Prompt
Each line below from the one containing "green ring: 0 -> 2" through the one containing "orange pyramid: 1 -> 2" should be output exactly as it stands, and no other line should appear.

-- Supplied records follows --

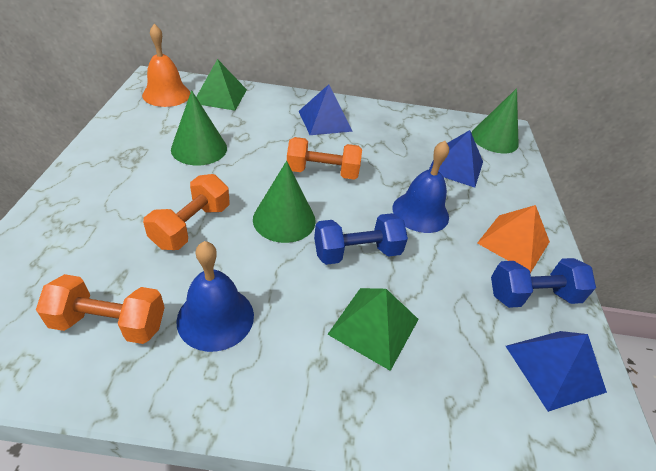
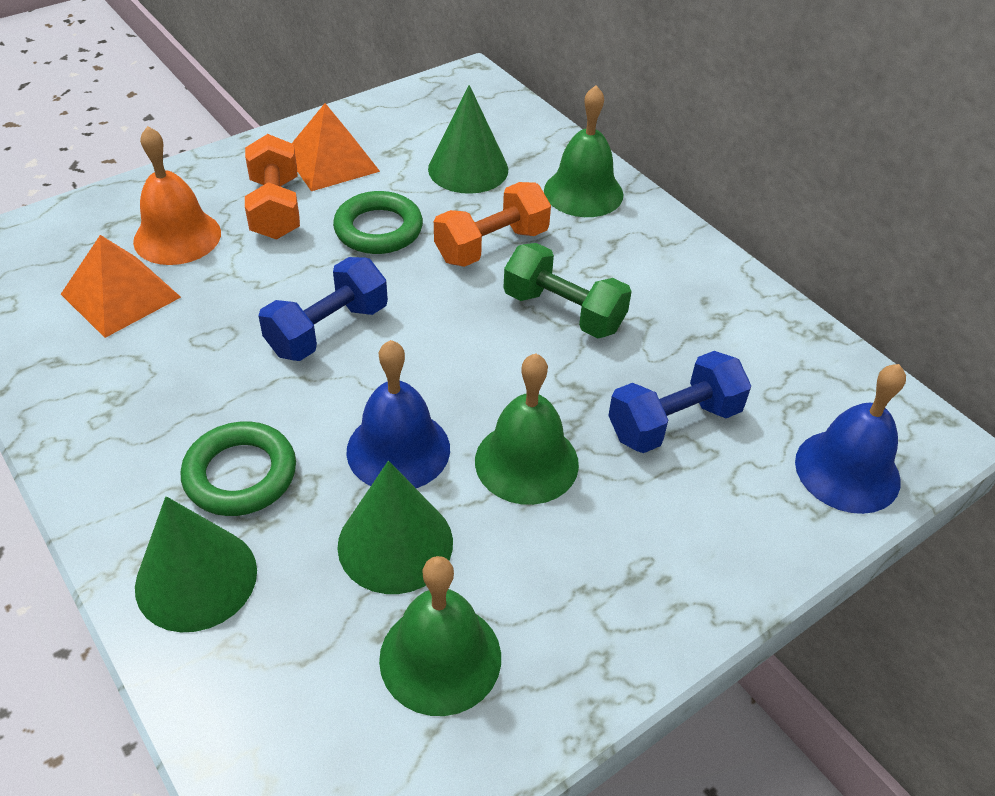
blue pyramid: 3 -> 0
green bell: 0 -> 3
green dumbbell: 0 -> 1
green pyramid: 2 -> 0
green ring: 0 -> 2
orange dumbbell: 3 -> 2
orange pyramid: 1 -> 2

-- Supplied records concluded --
-- Supplied records follows --

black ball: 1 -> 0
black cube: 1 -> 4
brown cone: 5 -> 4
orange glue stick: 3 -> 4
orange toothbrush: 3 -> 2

-- Supplied records concluded --

Final answer
green ring: 0 -> 2
orange dumbbell: 3 -> 2
orange pyramid: 1 -> 2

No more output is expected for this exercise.